*ACTIVITY:*
Print the whole listing below exactly, skipping every picture.

*EXERCISE MATERIALS:*
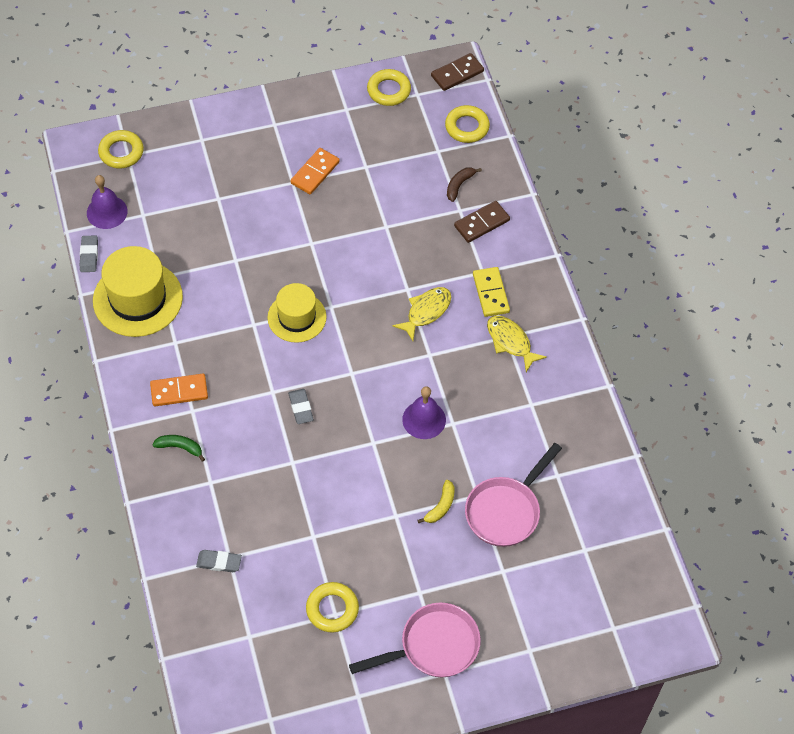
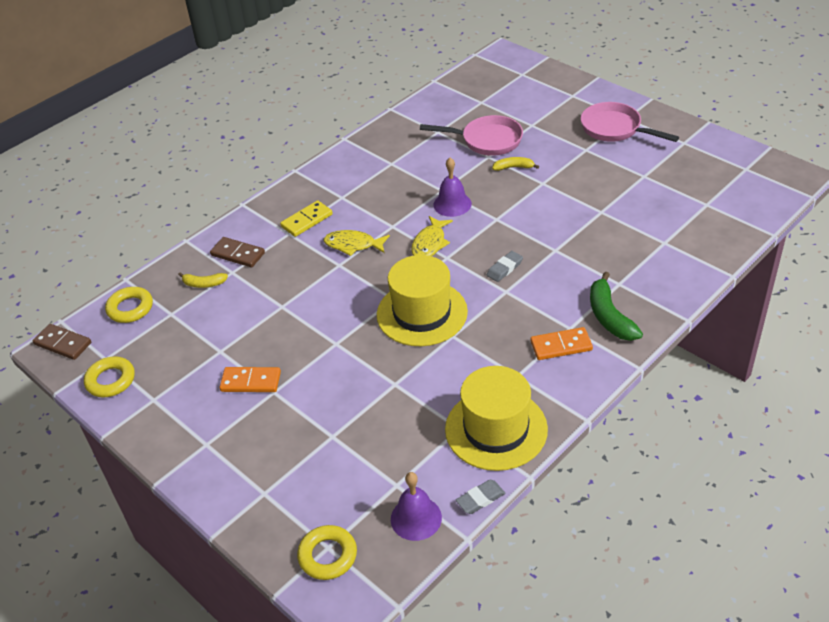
camera: 115 degrees left, 15 degrees down
(179, 391) = (561, 346): orange domino -> orange domino turned 60 degrees counterclockwise
(180, 447) = (609, 316): green banana -> green banana, size x1.74
(219, 562) = (674, 245): grey eraser -> none
(297, 317) = (422, 313): yellow hat -> yellow hat, size x1.53
(332, 609) = (642, 178): yellow ring -> none
(459, 185) = (204, 284): brown banana -> yellow banana
(510, 342) = (345, 193): yellow fish -> yellow fish (430, 243)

*ANSWER BOX:*
camera: 115 degrees left, 15 degrees down
(179, 391) = (561, 346): orange domino -> orange domino turned 60 degrees counterclockwise
(180, 447) = (609, 316): green banana -> green banana, size x1.74
(219, 562) = (674, 245): grey eraser -> none
(297, 317) = (422, 313): yellow hat -> yellow hat, size x1.53
(332, 609) = (642, 178): yellow ring -> none
(459, 185) = (204, 284): brown banana -> yellow banana
(510, 342) = (345, 193): yellow fish -> yellow fish (430, 243)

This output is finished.